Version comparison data
++++++++++

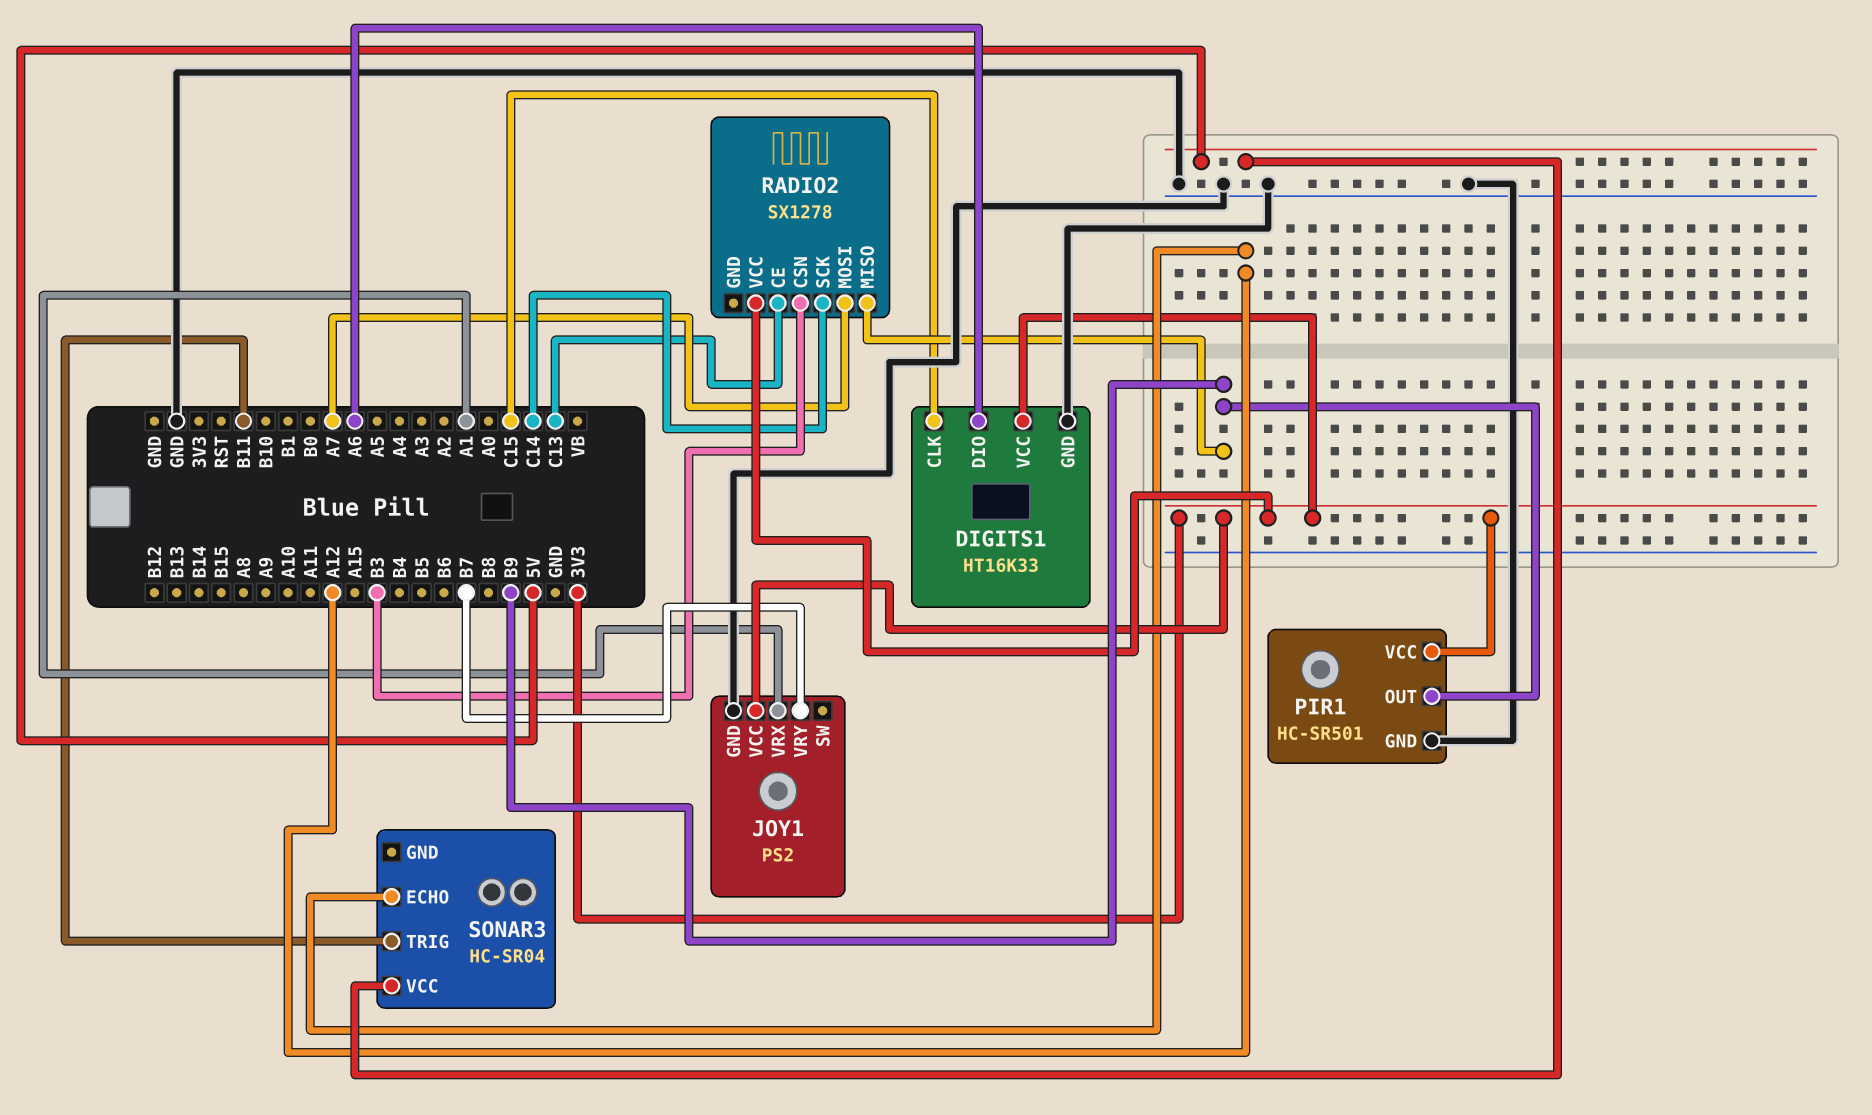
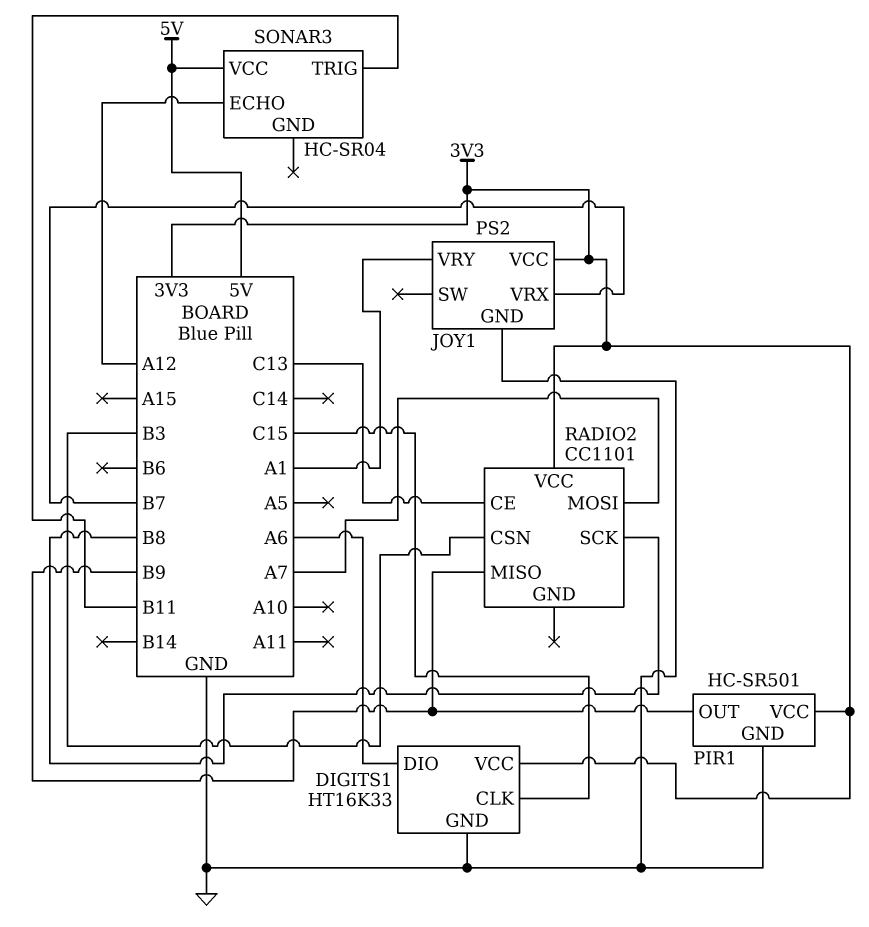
JOY1 pin VRX: A1 -> B7
JOY1 pin VRY: B7 -> A1
RADIO2: SX1278 -> CC1101
RADIO2 pin SCK: C14 -> B8

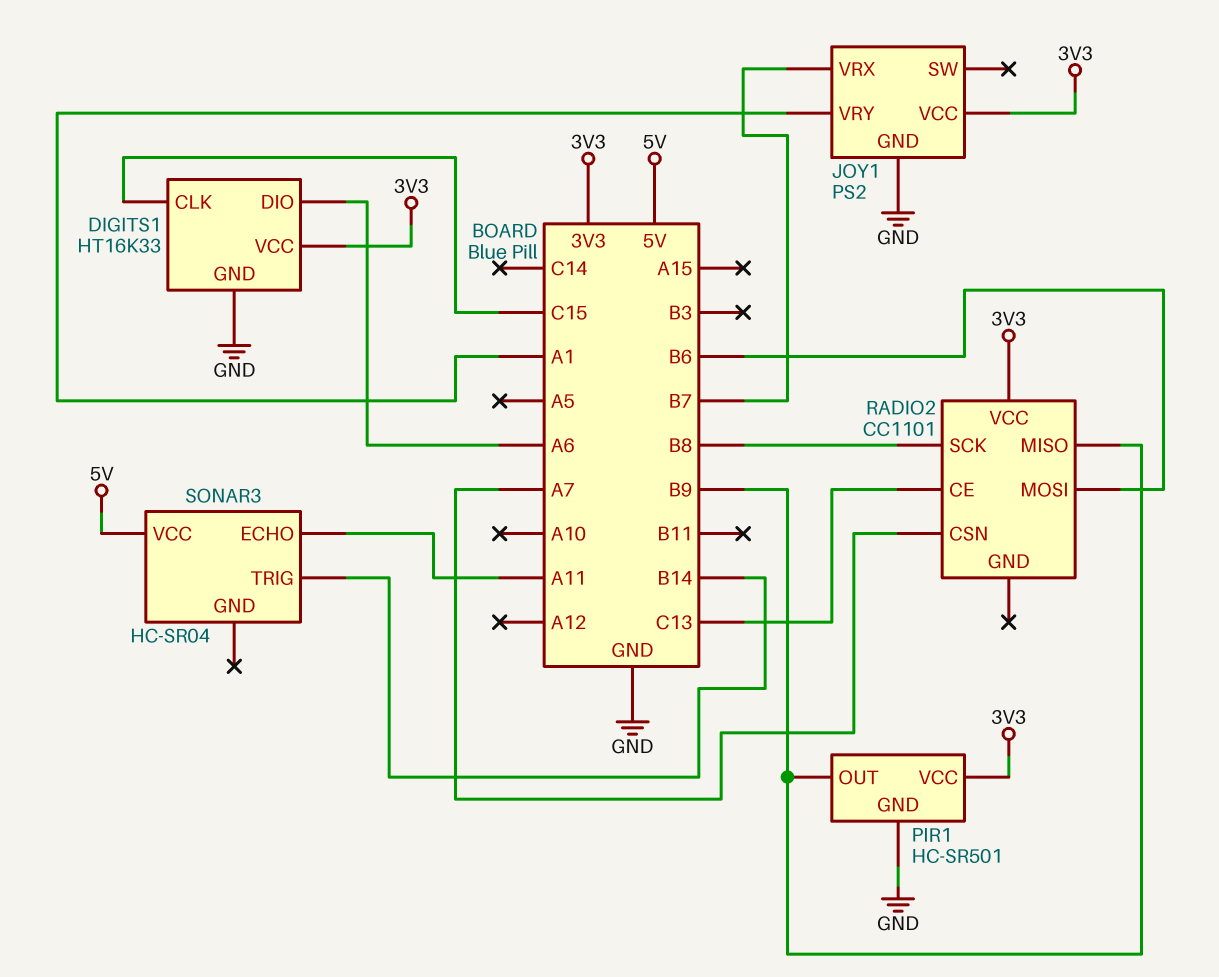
RADIO2 pin CSN: B3 -> A7
RADIO2 pin MOSI: A7 -> B6
SONAR3 pin ECHO: A12 -> A11
SONAR3 pin TRIG: B11 -> B14

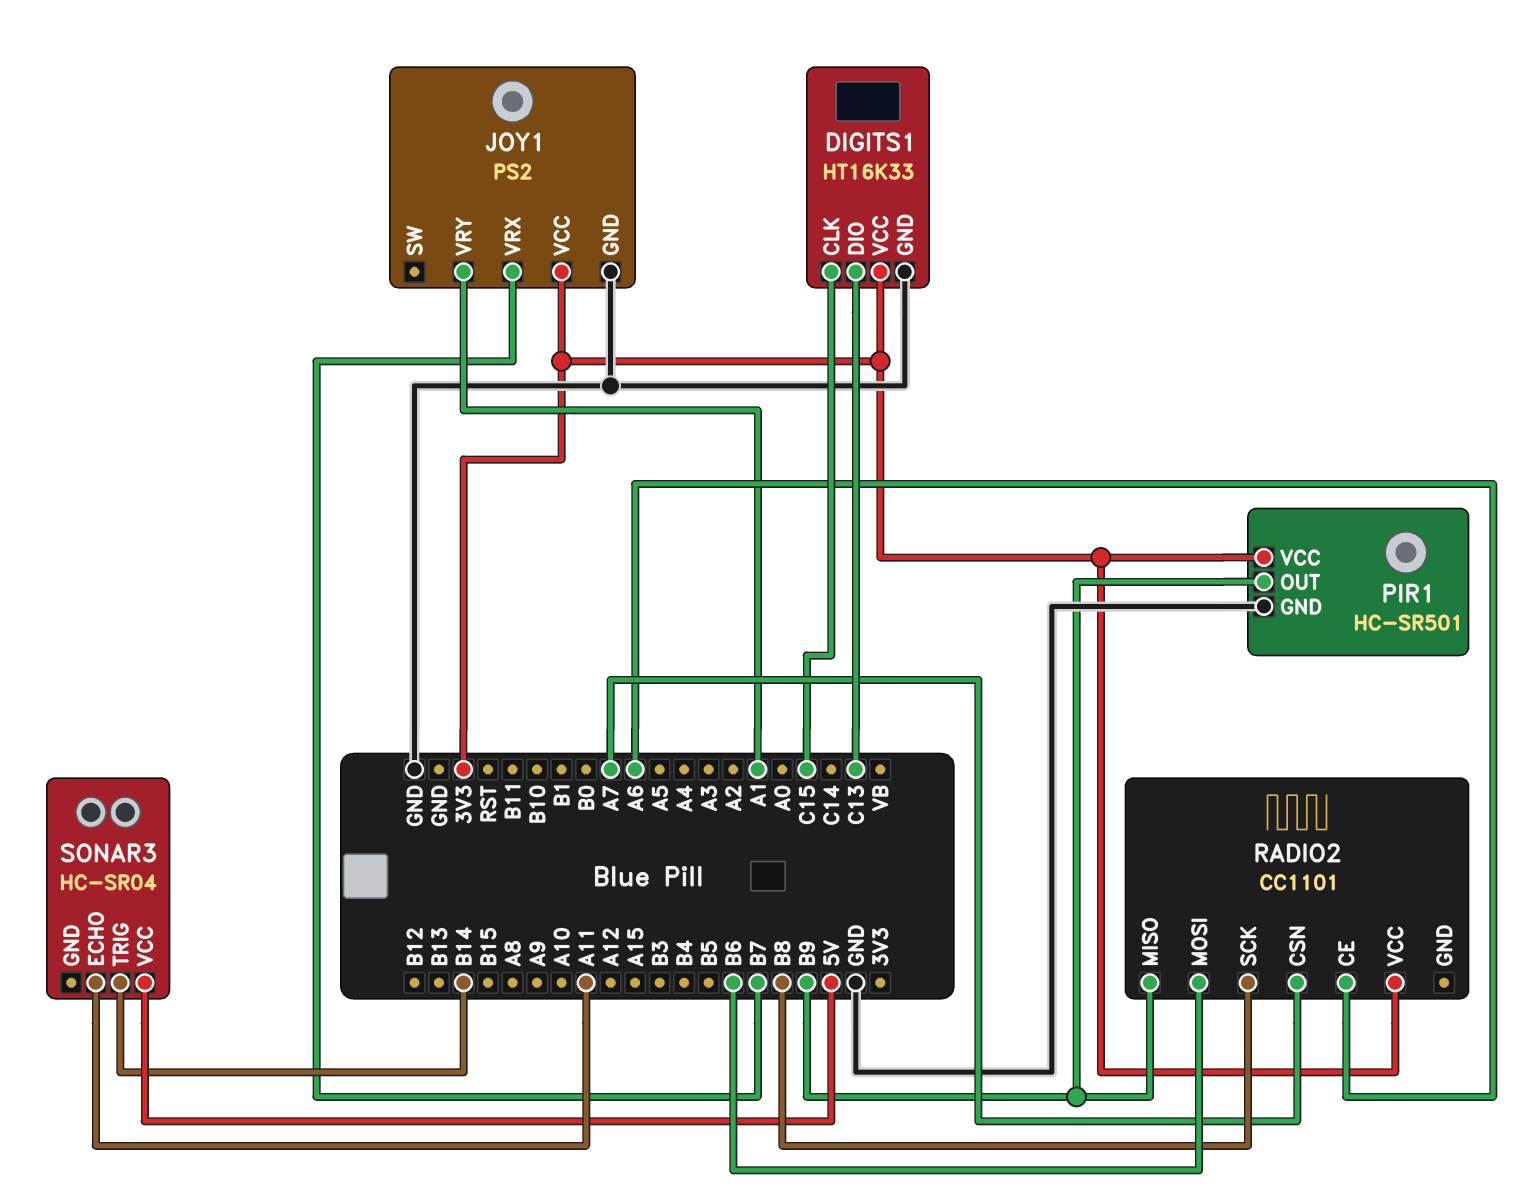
DIGITS1 pin DIO: A6 -> C13
RADIO2 pin CE: C13 -> A6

++++++++++

> _EXERCISE AIM_: Your task is to transcribe, exactly and without additions, every line from the one that contains "JOY1 pin VRY: B7 -> A1" to the end of the entries above, both included. Omit all pictures.

> _WRITTEN ANSWER_:
JOY1 pin VRY: B7 -> A1
RADIO2: SX1278 -> CC1101
RADIO2 pin SCK: C14 -> B8

RADIO2 pin CSN: B3 -> A7
RADIO2 pin MOSI: A7 -> B6
SONAR3 pin ECHO: A12 -> A11
SONAR3 pin TRIG: B11 -> B14

DIGITS1 pin DIO: A6 -> C13
RADIO2 pin CE: C13 -> A6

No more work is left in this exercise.